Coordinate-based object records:
######
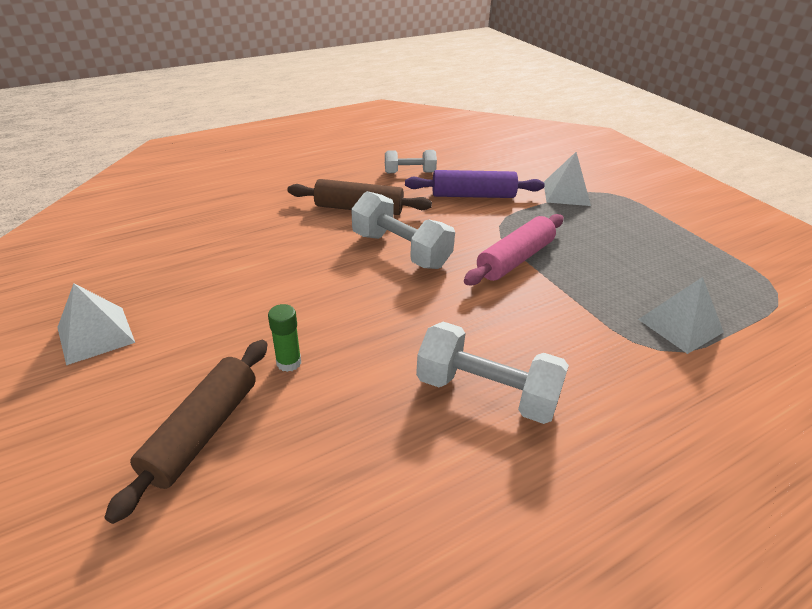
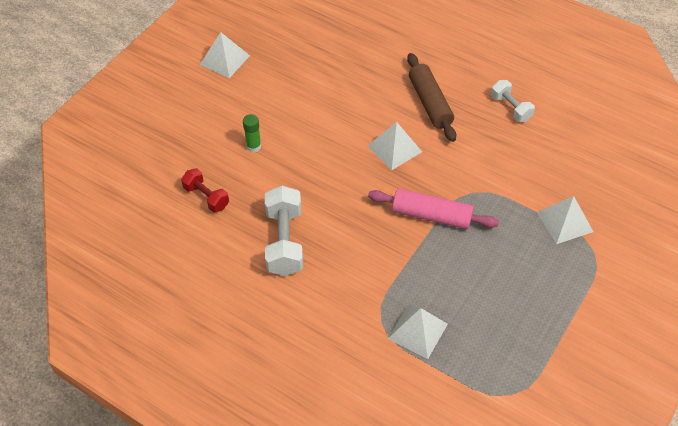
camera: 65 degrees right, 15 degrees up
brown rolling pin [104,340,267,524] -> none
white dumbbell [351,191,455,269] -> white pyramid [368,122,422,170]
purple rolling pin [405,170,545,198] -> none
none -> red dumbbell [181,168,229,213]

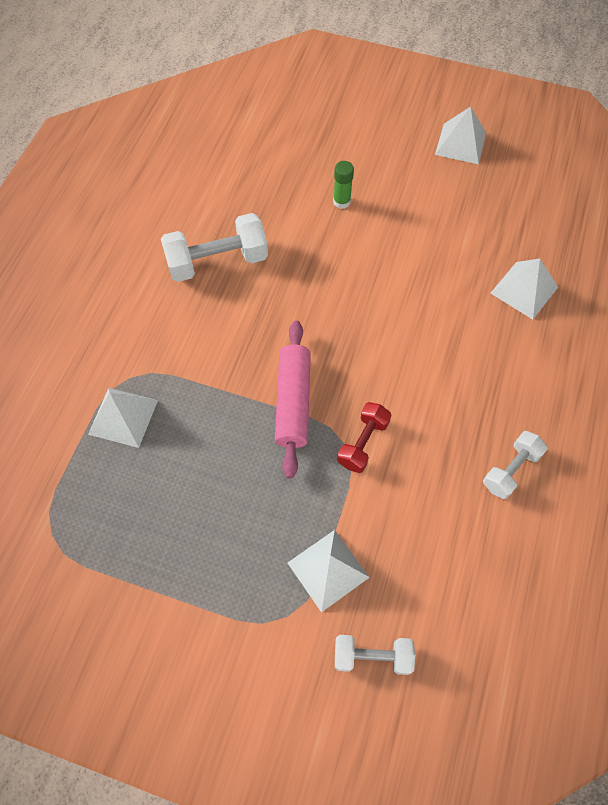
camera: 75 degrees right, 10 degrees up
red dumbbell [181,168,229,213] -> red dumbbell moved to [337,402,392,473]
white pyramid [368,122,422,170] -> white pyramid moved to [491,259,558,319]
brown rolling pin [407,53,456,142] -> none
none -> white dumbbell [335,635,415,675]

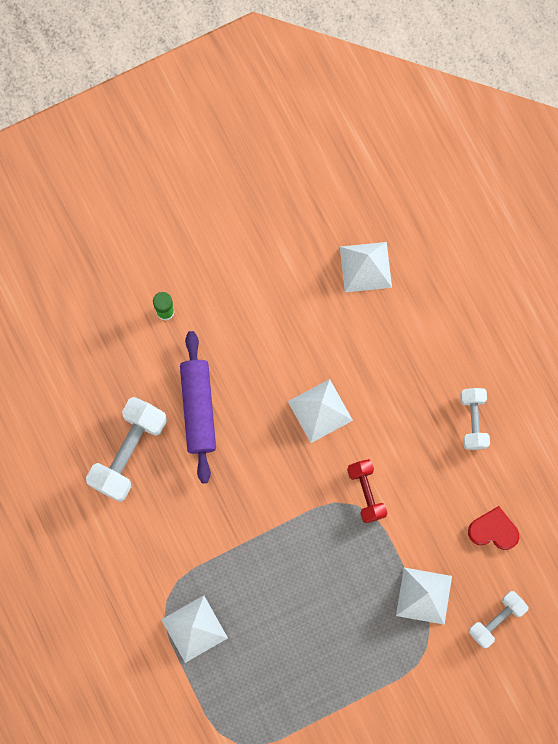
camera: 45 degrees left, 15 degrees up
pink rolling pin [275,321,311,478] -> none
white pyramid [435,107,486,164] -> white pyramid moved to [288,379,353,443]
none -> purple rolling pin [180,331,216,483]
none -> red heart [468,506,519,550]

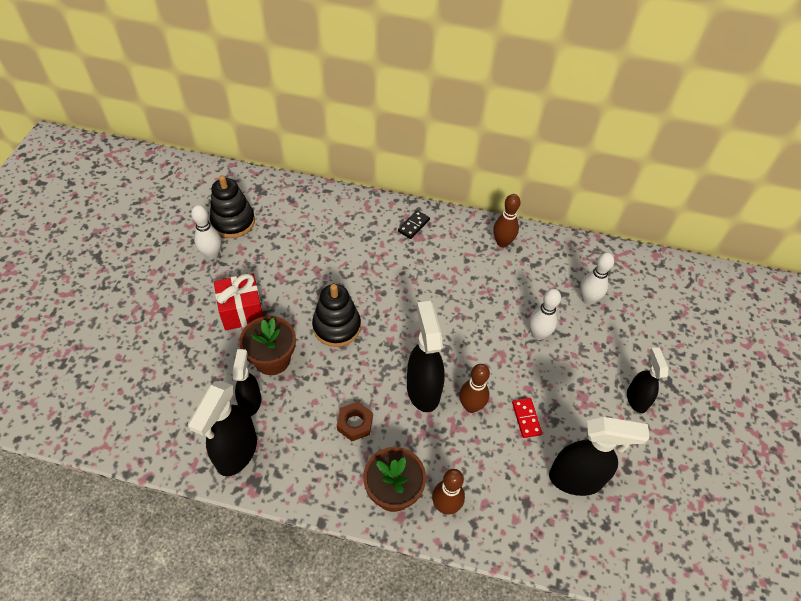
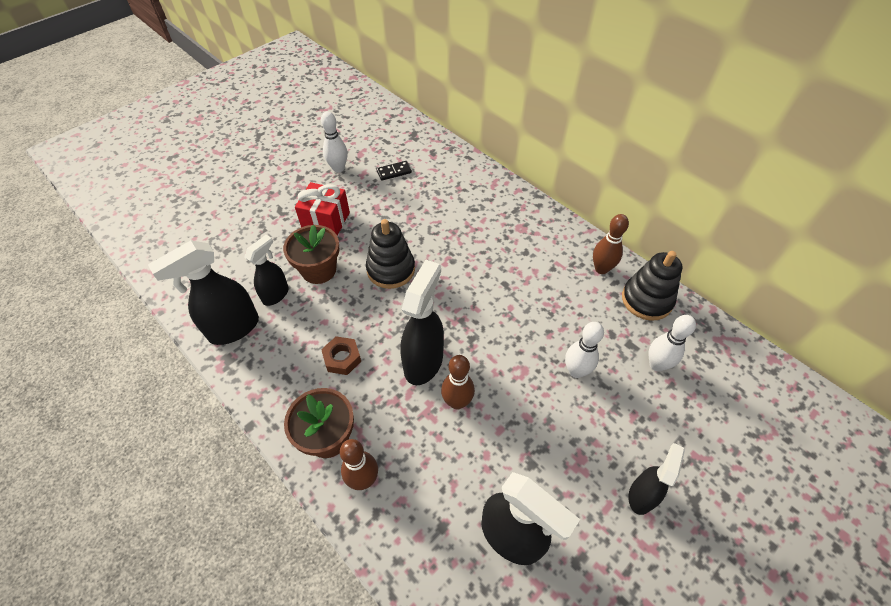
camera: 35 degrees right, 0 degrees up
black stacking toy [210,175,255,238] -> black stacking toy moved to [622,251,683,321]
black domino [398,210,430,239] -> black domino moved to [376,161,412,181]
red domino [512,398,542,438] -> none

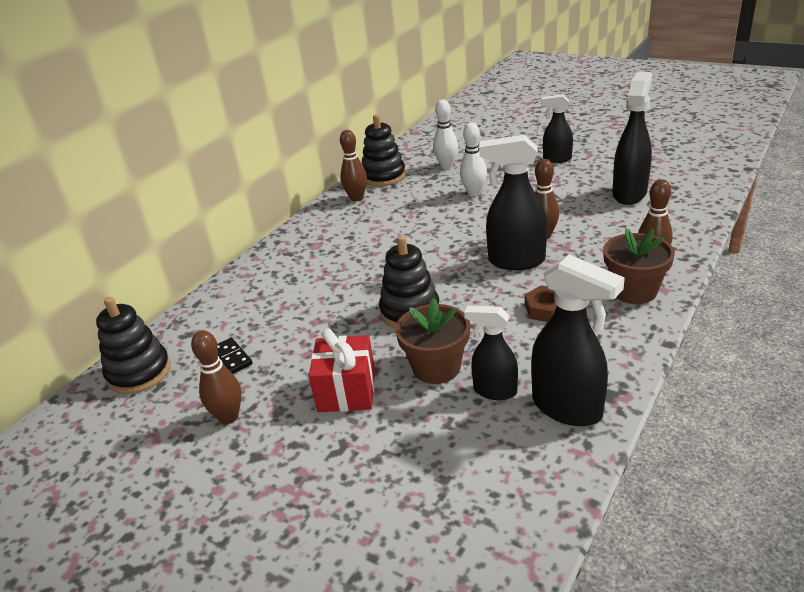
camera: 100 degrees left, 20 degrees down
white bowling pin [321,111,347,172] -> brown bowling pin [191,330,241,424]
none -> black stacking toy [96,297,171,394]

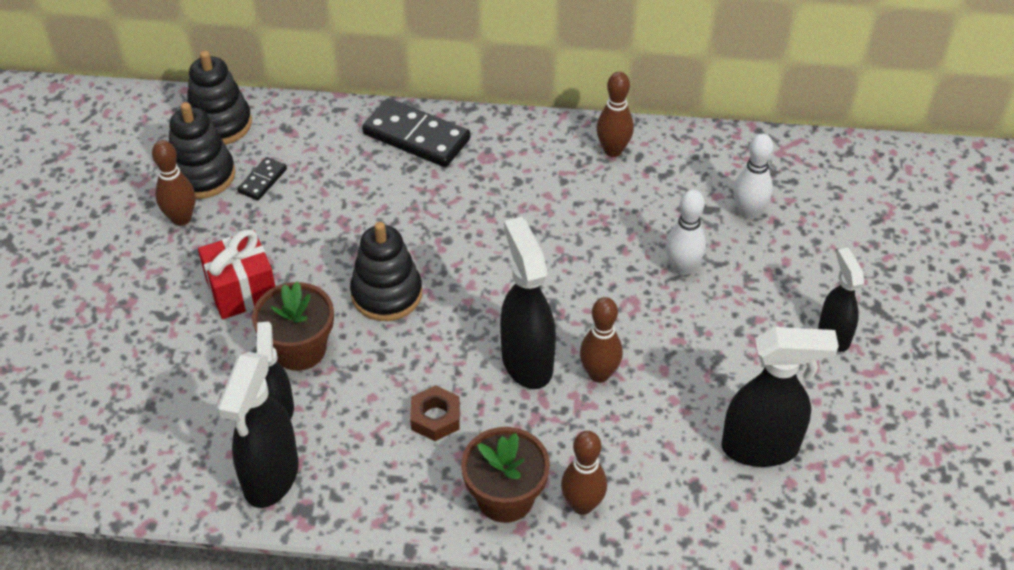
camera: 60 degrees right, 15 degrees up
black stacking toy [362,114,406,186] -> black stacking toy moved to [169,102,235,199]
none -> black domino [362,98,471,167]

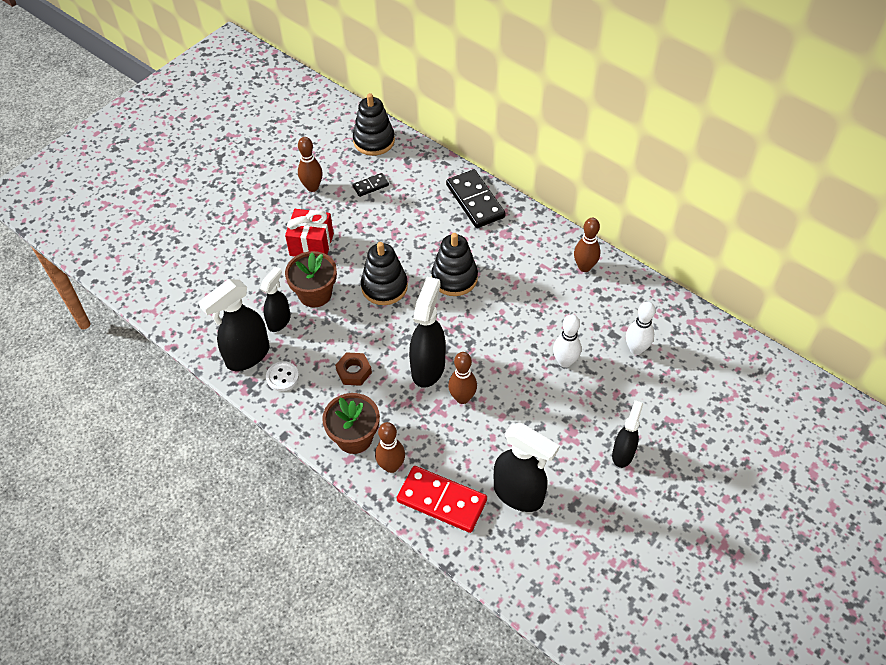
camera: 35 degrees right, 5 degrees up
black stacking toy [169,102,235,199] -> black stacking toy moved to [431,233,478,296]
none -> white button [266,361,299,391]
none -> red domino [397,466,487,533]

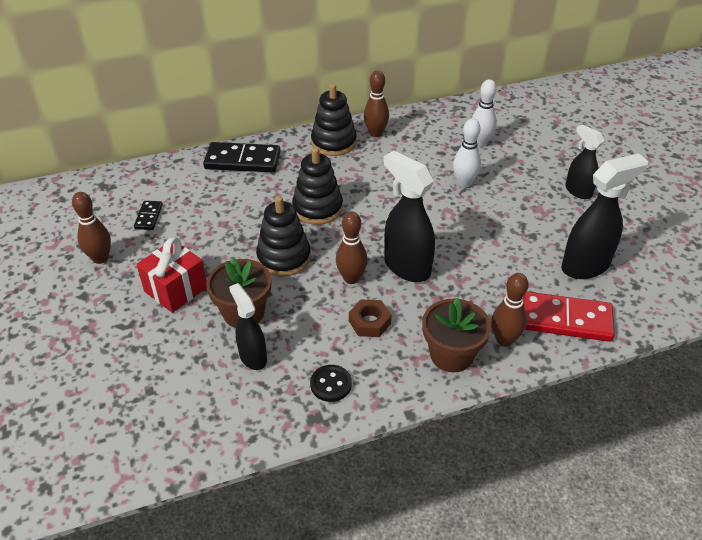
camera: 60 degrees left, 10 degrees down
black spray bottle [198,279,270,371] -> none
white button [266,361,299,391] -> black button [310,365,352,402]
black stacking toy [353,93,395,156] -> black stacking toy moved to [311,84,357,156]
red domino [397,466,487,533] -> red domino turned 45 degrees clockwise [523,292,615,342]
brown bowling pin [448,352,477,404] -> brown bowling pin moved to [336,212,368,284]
######
Task brief: From the first line to the last, please copy the data exactly, with the pictures left out.

Task output:
camera: 65 degrees right, 15 degrees up
brown rolling pin [104,340,267,524] -> none
white dumbbell [351,191,455,269] -> white pyramid [368,122,422,170]
purple rolling pin [405,170,545,198] -> none
none -> red dumbbell [181,168,229,213]

camera: 75 degrees right, 10 degrees up
red dumbbell [181,168,229,213] -> red dumbbell moved to [337,402,392,473]
white pyramid [368,122,422,170] -> white pyramid moved to [491,259,558,319]
brown rolling pin [407,53,456,142] -> none
none -> white dumbbell [335,635,415,675]

camera: 45 degrees left, 15 degrees up
pink rolling pin [275,321,311,478] -> none
white pyramid [435,107,486,164] -> white pyramid moved to [288,379,353,443]
none -> purple rolling pin [180,331,216,483]
none -> red heart [468,506,519,550]

camera: 35 degrees right, 0 degrees up
black stacking toy [210,175,255,238] -> black stacking toy moved to [622,251,683,321]
black domino [398,210,430,239] -> black domino moved to [376,161,412,181]
red domino [512,398,542,438] -> none

camera: 100 degrees left, 20 degrees down
white bowling pin [321,111,347,172] -> brown bowling pin [191,330,241,424]
none -> black stacking toy [96,297,171,394]

camera: 60 degrees right, 15 degrees up
black stacking toy [362,114,406,186] -> black stacking toy moved to [169,102,235,199]
none -> black domino [362,98,471,167]

camera: 35 degrees right, 5 degrees up
black stacking toy [169,102,235,199] -> black stacking toy moved to [431,233,478,296]
none -> white button [266,361,299,391]
none -> red domino [397,466,487,533]

camera: 60 degrees left, 10 degrees down
black spray bottle [198,279,270,371] -> none
white button [266,361,299,391] -> black button [310,365,352,402]
black stacking toy [353,93,395,156] -> black stacking toy moved to [311,84,357,156]
red domino [397,466,487,533] -> red domino turned 45 degrees clockwise [523,292,615,342]
brown bowling pin [448,352,477,404] -> brown bowling pin moved to [336,212,368,284]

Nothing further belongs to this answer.